Your answer should consist only of the lines from the line containing "white brick E4:E5" through the last line below, each repeated exactly.

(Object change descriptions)
####################
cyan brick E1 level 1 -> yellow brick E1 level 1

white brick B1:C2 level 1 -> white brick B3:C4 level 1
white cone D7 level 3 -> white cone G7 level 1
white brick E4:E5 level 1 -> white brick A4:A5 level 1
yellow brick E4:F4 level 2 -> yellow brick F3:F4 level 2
####################
Task solution:
white brick E4:E5 level 1 -> white brick A4:A5 level 1
yellow brick E4:F4 level 2 -> yellow brick F3:F4 level 2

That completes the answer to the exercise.